*** Opening of Extracted data ***

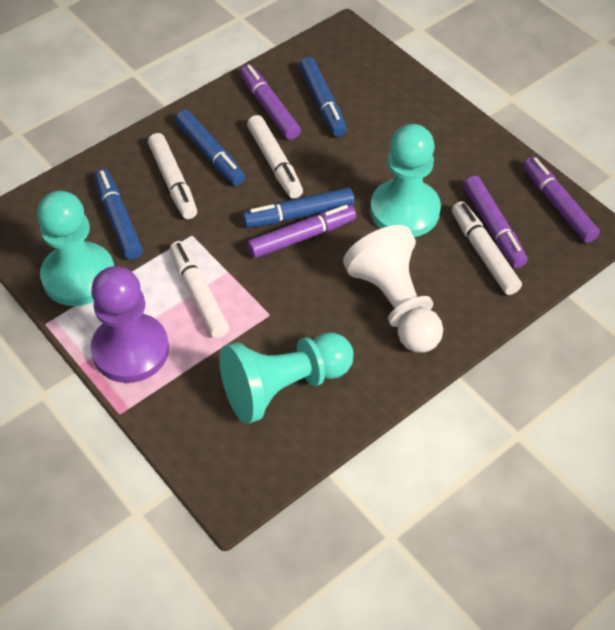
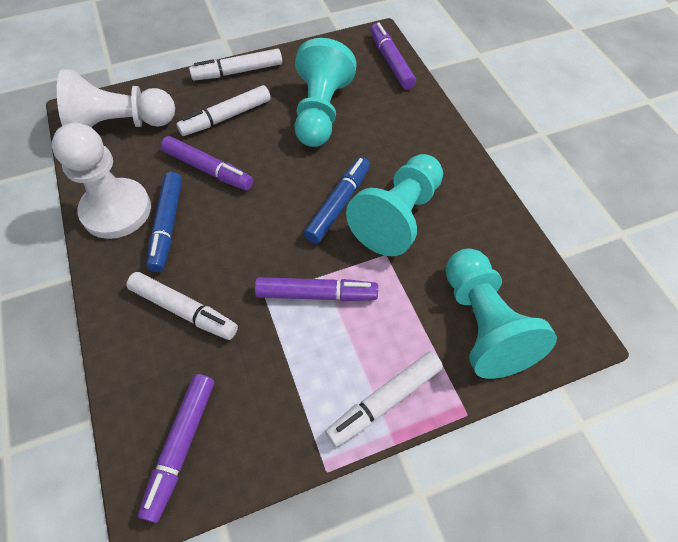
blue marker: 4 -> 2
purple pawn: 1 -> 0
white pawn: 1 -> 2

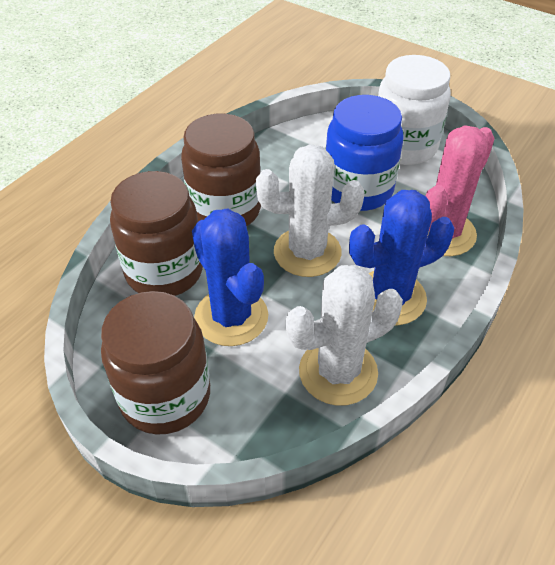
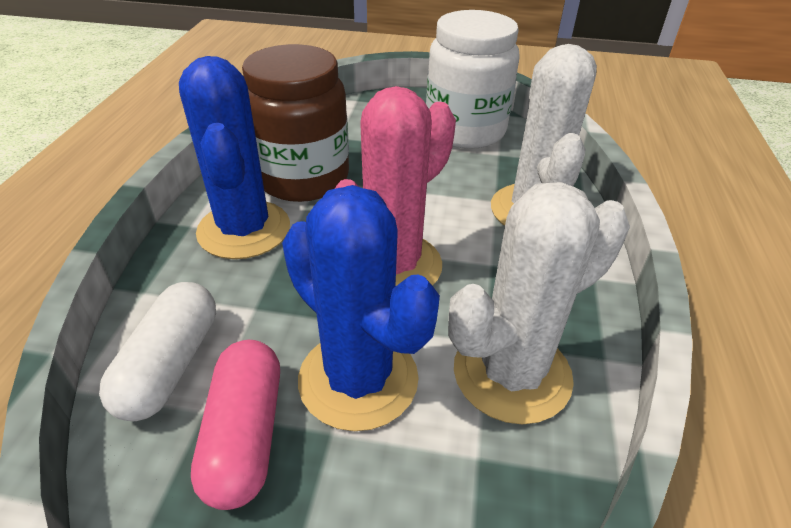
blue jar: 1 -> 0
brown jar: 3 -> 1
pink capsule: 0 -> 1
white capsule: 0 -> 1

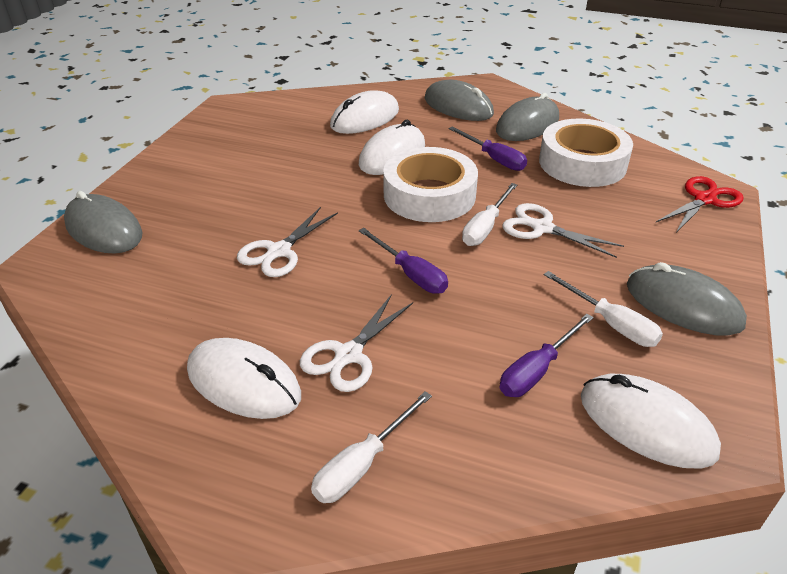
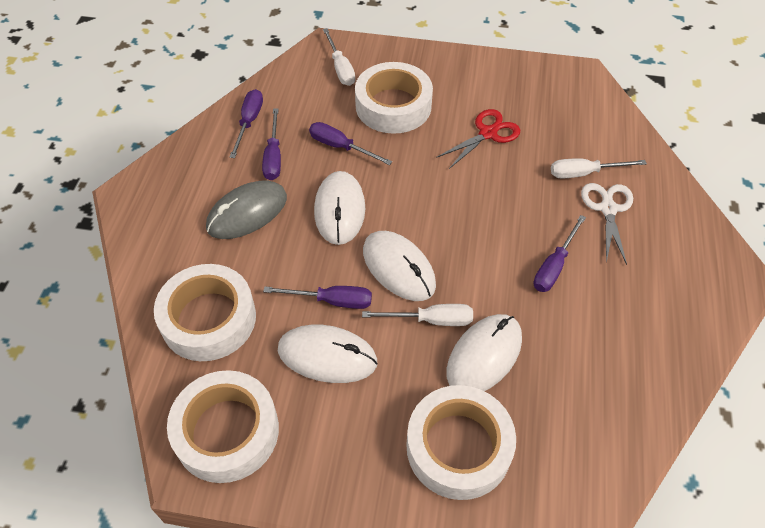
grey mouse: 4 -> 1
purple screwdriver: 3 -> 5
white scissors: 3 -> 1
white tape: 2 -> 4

*** Close of Extracted data ***
*** Opening of Extracted data ***

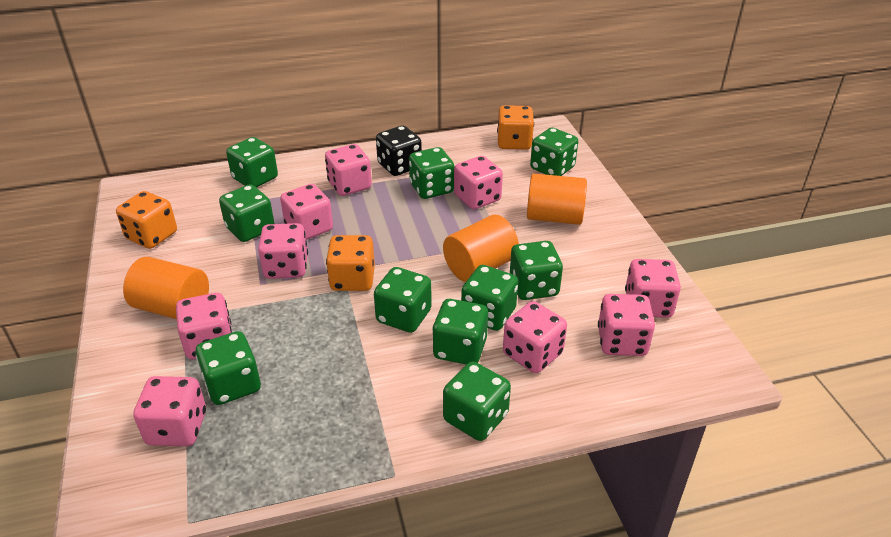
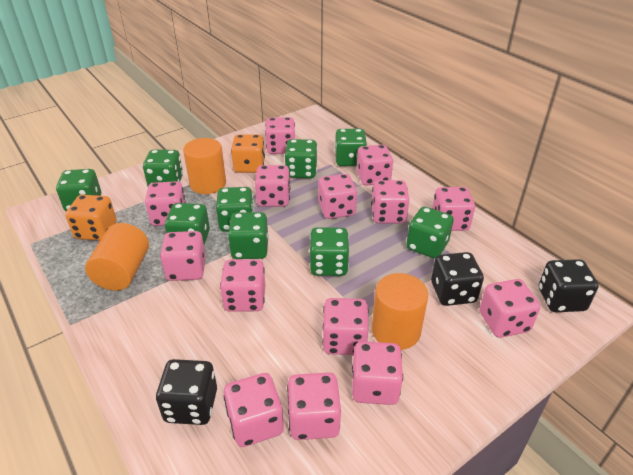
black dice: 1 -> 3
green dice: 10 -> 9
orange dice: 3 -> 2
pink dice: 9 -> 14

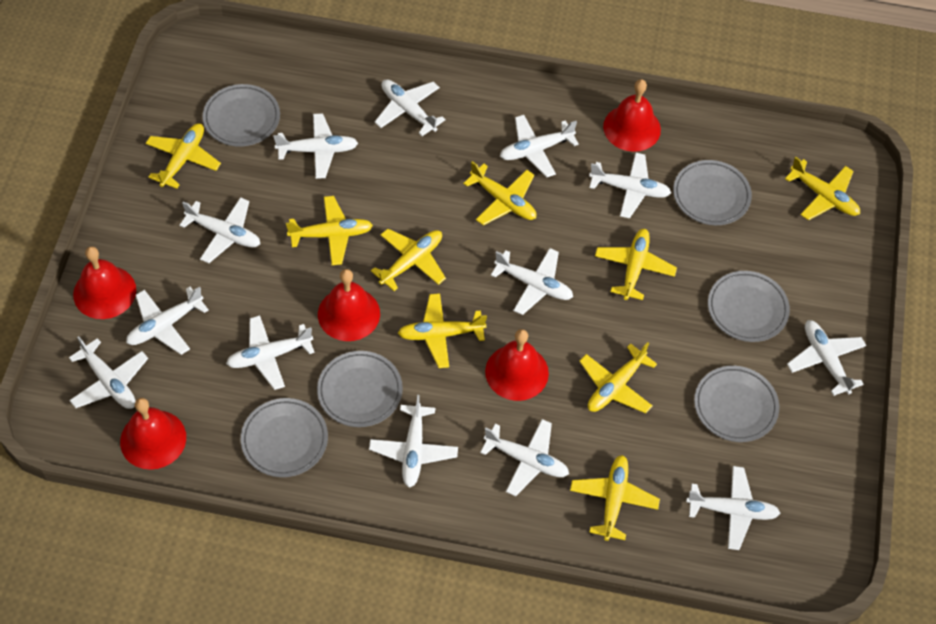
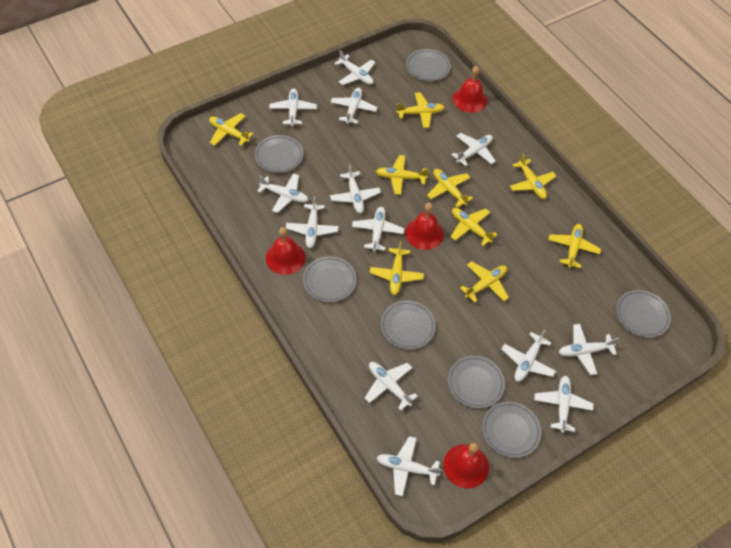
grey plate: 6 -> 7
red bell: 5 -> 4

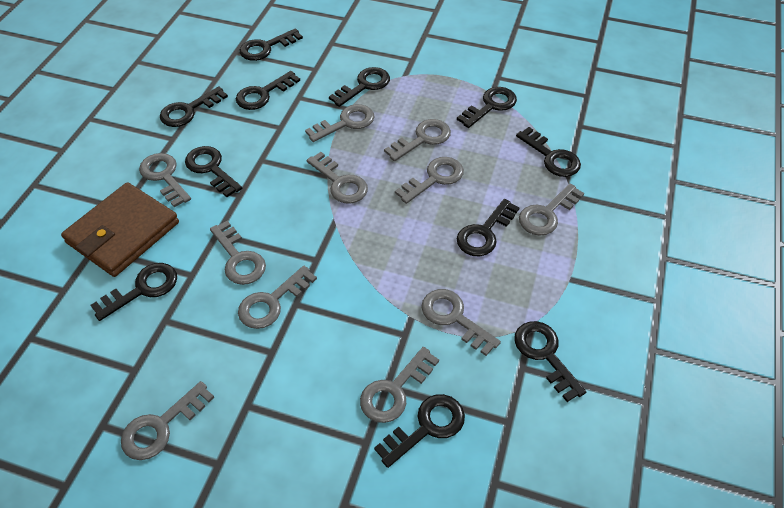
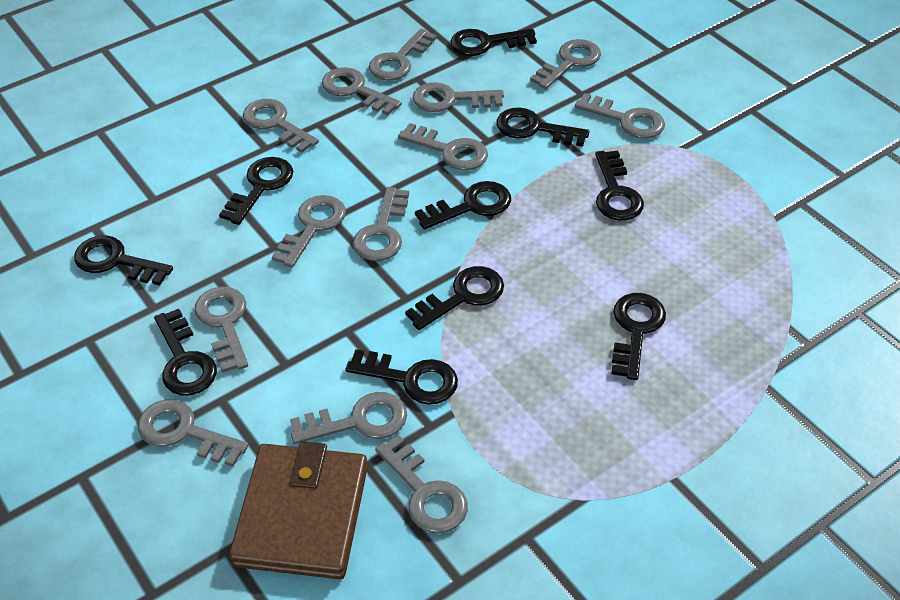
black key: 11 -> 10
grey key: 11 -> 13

*** Close of Extracted data ***

The output is the stretch above from the line with "brown jar: 3 -> 1" through the line with "white tape: 2 -> 4", copied word for word with both ends kept and every picture dropped.

brown jar: 3 -> 1
pink capsule: 0 -> 1
white capsule: 0 -> 1

grey mouse: 4 -> 1
purple screwdriver: 3 -> 5
white scissors: 3 -> 1
white tape: 2 -> 4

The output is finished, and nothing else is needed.